(Work required) A faithful copy of the entries is required, with no images in it.

(Before-and-after change records)
━━━━

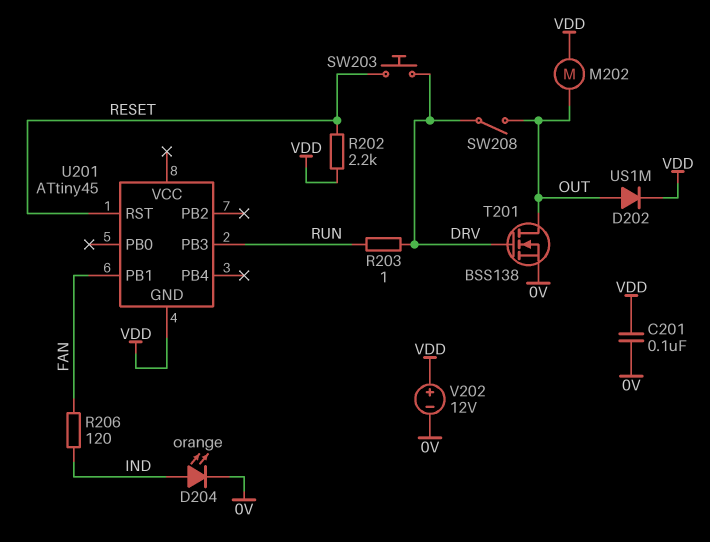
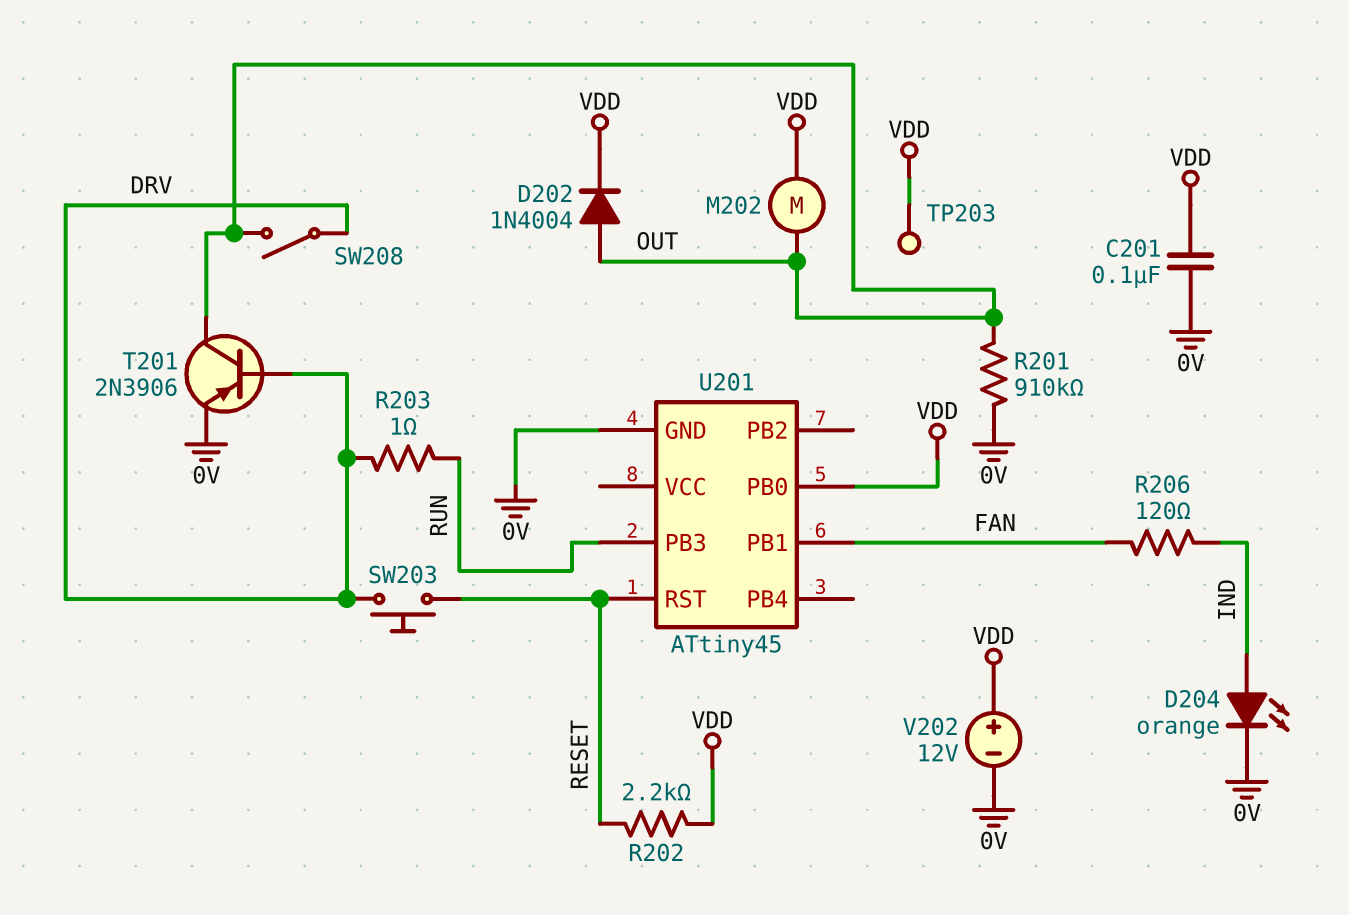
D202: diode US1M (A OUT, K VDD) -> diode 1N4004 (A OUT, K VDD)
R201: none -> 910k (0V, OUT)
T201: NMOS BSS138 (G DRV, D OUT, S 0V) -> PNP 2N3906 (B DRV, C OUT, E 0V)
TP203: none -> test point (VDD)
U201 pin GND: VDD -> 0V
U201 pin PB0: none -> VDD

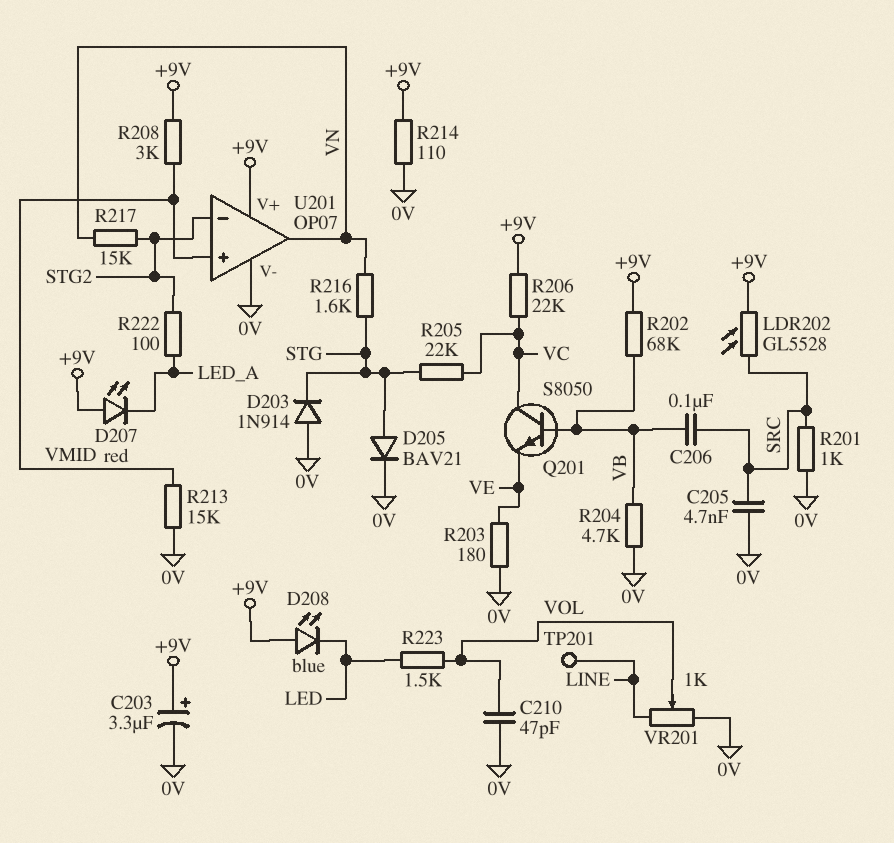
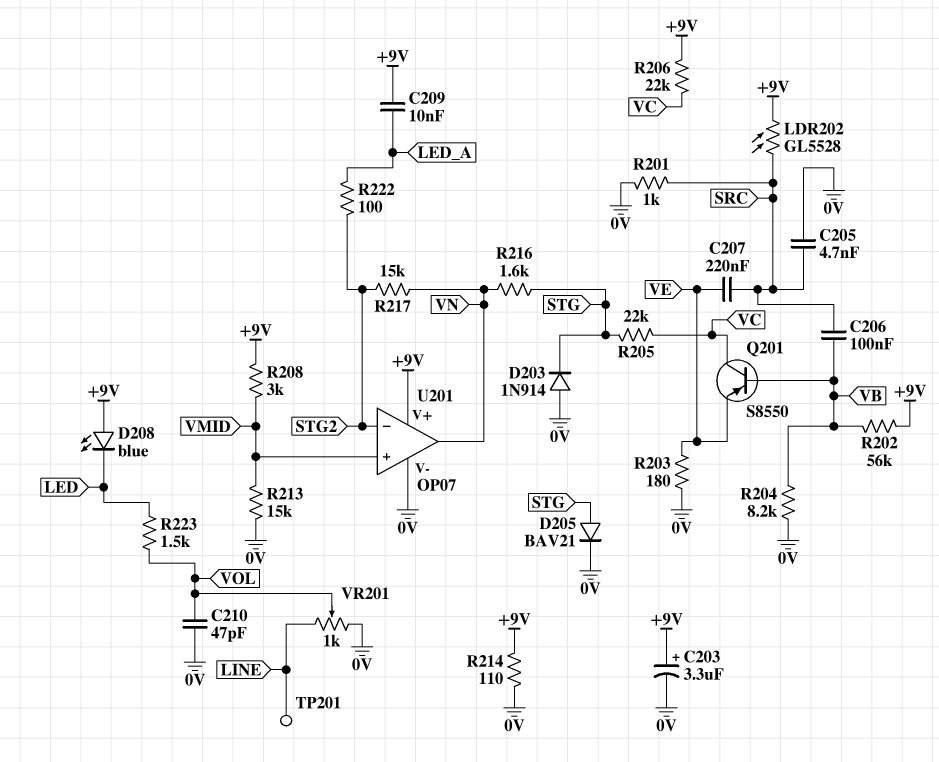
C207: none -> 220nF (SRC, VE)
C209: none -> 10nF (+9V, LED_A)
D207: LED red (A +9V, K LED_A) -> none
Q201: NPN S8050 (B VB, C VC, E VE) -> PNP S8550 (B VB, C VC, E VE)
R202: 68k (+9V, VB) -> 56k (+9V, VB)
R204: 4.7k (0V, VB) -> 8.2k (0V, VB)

━━━━

(Reply)
D202: diode US1M (A OUT, K VDD) -> diode 1N4004 (A OUT, K VDD)
R201: none -> 910k (0V, OUT)
T201: NMOS BSS138 (G DRV, D OUT, S 0V) -> PNP 2N3906 (B DRV, C OUT, E 0V)
TP203: none -> test point (VDD)
U201 pin GND: VDD -> 0V
U201 pin PB0: none -> VDD

C207: none -> 220nF (SRC, VE)
C209: none -> 10nF (+9V, LED_A)
D207: LED red (A +9V, K LED_A) -> none
Q201: NPN S8050 (B VB, C VC, E VE) -> PNP S8550 (B VB, C VC, E VE)
R202: 68k (+9V, VB) -> 56k (+9V, VB)
R204: 4.7k (0V, VB) -> 8.2k (0V, VB)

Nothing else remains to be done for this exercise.